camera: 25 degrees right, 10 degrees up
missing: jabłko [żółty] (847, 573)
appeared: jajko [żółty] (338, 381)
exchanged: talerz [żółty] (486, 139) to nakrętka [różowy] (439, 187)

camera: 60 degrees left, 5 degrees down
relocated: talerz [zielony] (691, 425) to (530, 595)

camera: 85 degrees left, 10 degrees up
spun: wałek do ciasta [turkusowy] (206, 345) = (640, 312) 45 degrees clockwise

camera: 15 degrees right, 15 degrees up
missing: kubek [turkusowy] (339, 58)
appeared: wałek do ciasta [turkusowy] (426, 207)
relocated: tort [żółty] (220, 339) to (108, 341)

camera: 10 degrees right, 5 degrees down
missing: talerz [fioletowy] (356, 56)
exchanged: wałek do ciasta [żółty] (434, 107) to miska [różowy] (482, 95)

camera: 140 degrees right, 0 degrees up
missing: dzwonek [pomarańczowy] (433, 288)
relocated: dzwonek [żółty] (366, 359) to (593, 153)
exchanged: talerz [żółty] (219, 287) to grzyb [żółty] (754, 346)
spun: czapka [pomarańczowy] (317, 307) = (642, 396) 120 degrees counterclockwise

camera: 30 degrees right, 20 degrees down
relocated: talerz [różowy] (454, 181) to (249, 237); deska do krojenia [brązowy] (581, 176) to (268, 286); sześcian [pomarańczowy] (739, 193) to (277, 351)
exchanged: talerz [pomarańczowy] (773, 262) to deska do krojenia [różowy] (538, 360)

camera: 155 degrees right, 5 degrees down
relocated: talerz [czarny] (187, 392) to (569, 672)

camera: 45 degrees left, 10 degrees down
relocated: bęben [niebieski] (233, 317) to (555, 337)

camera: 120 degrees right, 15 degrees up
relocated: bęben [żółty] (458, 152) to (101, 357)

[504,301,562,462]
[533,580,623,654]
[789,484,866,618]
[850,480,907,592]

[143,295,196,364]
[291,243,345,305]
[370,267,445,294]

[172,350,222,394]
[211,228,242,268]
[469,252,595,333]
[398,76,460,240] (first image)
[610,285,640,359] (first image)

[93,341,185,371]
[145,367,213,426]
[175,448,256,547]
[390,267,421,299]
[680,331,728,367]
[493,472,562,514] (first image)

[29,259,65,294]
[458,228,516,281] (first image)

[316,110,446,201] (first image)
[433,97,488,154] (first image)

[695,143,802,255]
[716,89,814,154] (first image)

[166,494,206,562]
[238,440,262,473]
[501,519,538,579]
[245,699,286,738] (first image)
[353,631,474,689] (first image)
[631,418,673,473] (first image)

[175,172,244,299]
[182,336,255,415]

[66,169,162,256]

_ _ _ _ _

== Task item ==
Set down every line of the listing again, exactly.

== Solution to this problem ==
camera: 25 degrees right, 10 degrees up
missing: jabłko [żółty] (847, 573)
appeared: jajko [żółty] (338, 381)
exchanged: talerz [żółty] (486, 139) to nakrętka [różowy] (439, 187)

camera: 60 degrees left, 5 degrees down
relocated: talerz [zielony] (691, 425) to (530, 595)

camera: 85 degrees left, 10 degrees up
spun: wałek do ciasta [turkusowy] (206, 345) = (640, 312) 45 degrees clockwise

camera: 15 degrees right, 15 degrees up
missing: kubek [turkusowy] (339, 58)
appeared: wałek do ciasta [turkusowy] (426, 207)
relocated: tort [żółty] (220, 339) to (108, 341)

camera: 10 degrees right, 5 degrees down
missing: talerz [fioletowy] (356, 56)
exchanged: wałek do ciasta [żółty] (434, 107) to miska [różowy] (482, 95)

camera: 140 degrees right, 0 degrees up
missing: dzwonek [pomarańczowy] (433, 288)
relocated: dzwonek [żółty] (366, 359) to (593, 153)
exchanged: talerz [żółty] (219, 287) to grzyb [żółty] (754, 346)
spun: czapka [pomarańczowy] (317, 307) = (642, 396) 120 degrees counterclockwise

camera: 30 degrees right, 20 degrees down
relocated: talerz [różowy] (454, 181) to (249, 237); deska do krojenia [brązowy] (581, 176) to (268, 286); sześcian [pomarańczowy] (739, 193) to (277, 351)
exchanged: talerz [pomarańczowy] (773, 262) to deska do krojenia [różowy] (538, 360)

camera: 155 degrees right, 5 degrees down
relocated: talerz [czarny] (187, 392) to (569, 672)

camera: 45 degrees left, 10 degrees down
relocated: bęben [niebieski] (233, 317) to (555, 337)

camera: 120 degrees right, 15 degrees up
relocated: bęben [żółty] (458, 152) to (101, 357)

[504,301,562,462]
[533,580,623,654]
[789,484,866,618]
[850,480,907,592]

[143,295,196,364]
[291,243,345,305]
[370,267,445,294]

[172,350,222,394]
[211,228,242,268]
[469,252,595,333]
[398,76,460,240] (first image)
[610,285,640,359] (first image)

[93,341,185,371]
[145,367,213,426]
[175,448,256,547]
[390,267,421,299]
[680,331,728,367]
[493,472,562,514] (first image)

[29,259,65,294]
[458,228,516,281] (first image)

[316,110,446,201] (first image)
[433,97,488,154] (first image)

[695,143,802,255]
[716,89,814,154] (first image)

[166,494,206,562]
[238,440,262,473]
[501,519,538,579]
[245,699,286,738] (first image)
[353,631,474,689] (first image)
[631,418,673,473] (first image)

[175,172,244,299]
[182,336,255,415]

[66,169,162,256]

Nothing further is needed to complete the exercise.